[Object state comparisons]
::::::
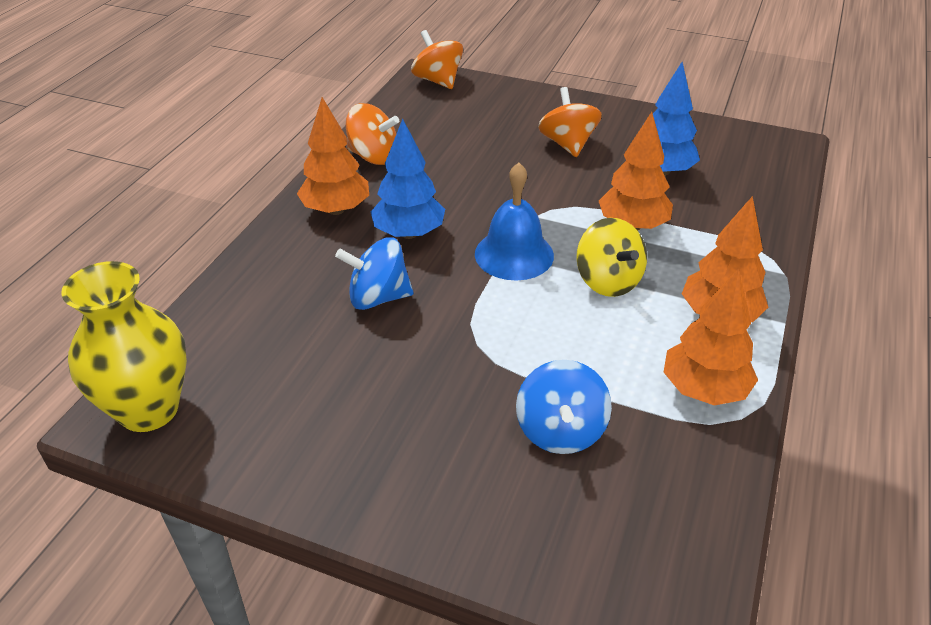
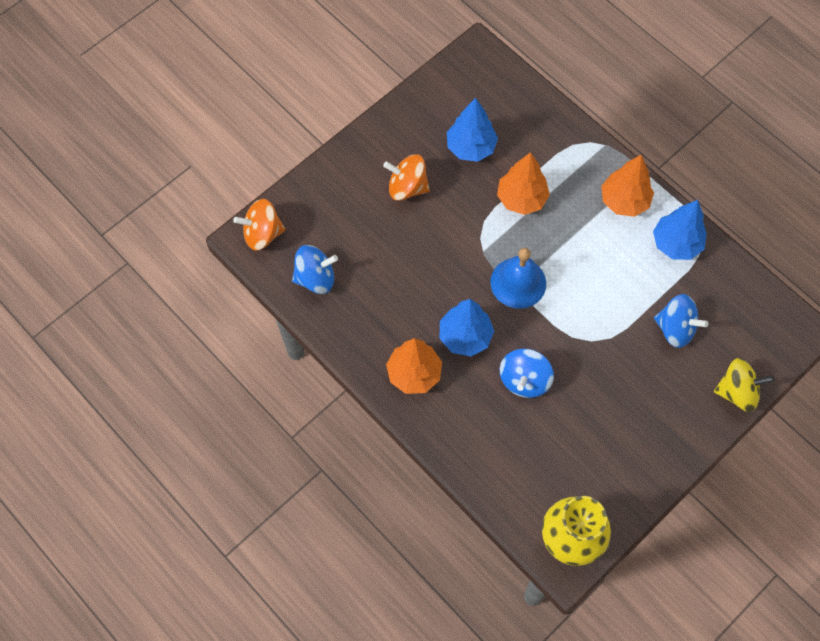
camera: 65 degrees left, 25 degrees up
orange spinning top [346,103,399,165] -> none
yellow spinning top [576,218,647,297] -> yellow spinning top moved to [714,358,774,412]
orange tree [664,268,758,406] -> blue tree [653,200,707,260]
none -> blue spinning top [292,245,338,294]

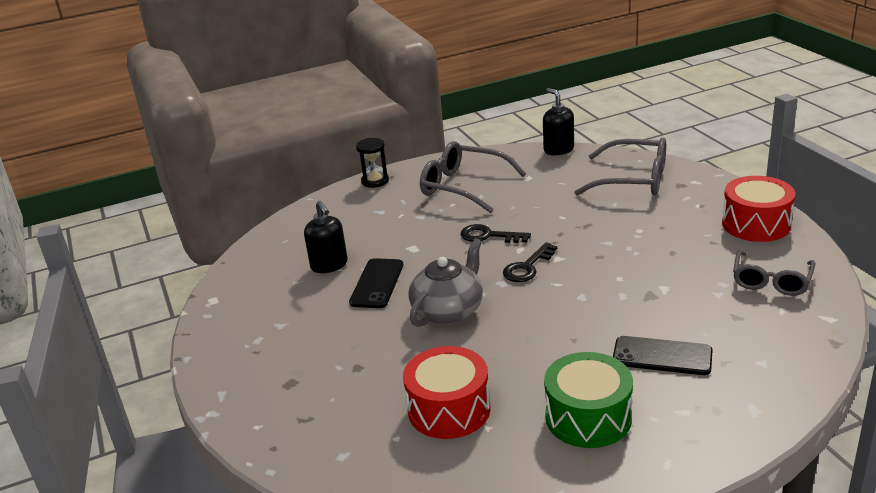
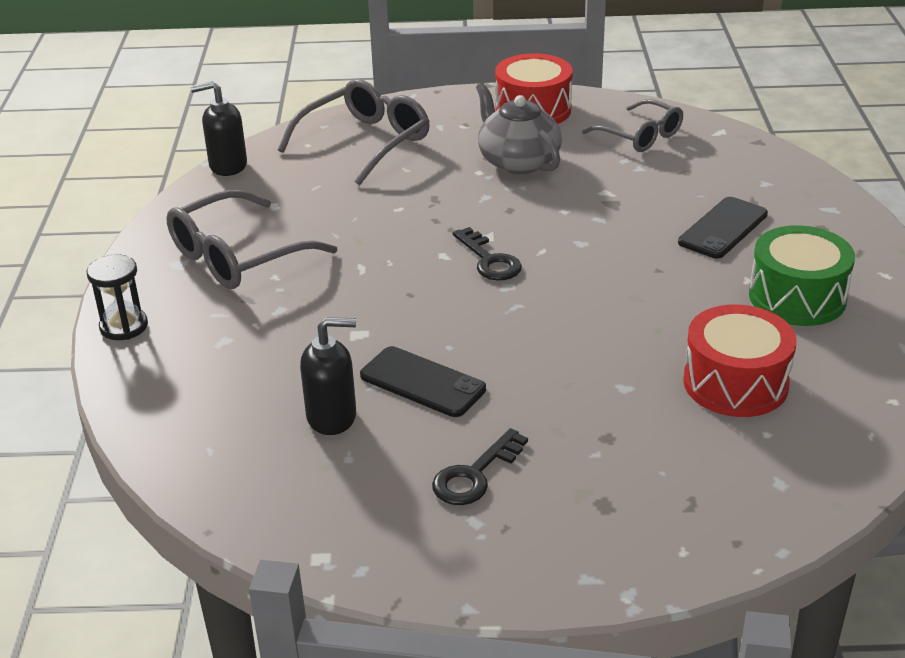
camera: 70 degrees left, 5 degrees up
grey teapot [408,238,483,327] -> grey teapot moved to [476,83,562,174]
black key [460,224,531,243] -> black key moved to [432,428,528,505]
::::::
> _THE PROBLEM_: All lines that contain the word "orange" must be copied from the records above.

> _FINAL ANSWER_:
orange spinning top [346,103,399,165] -> none
orange tree [664,268,758,406] -> blue tree [653,200,707,260]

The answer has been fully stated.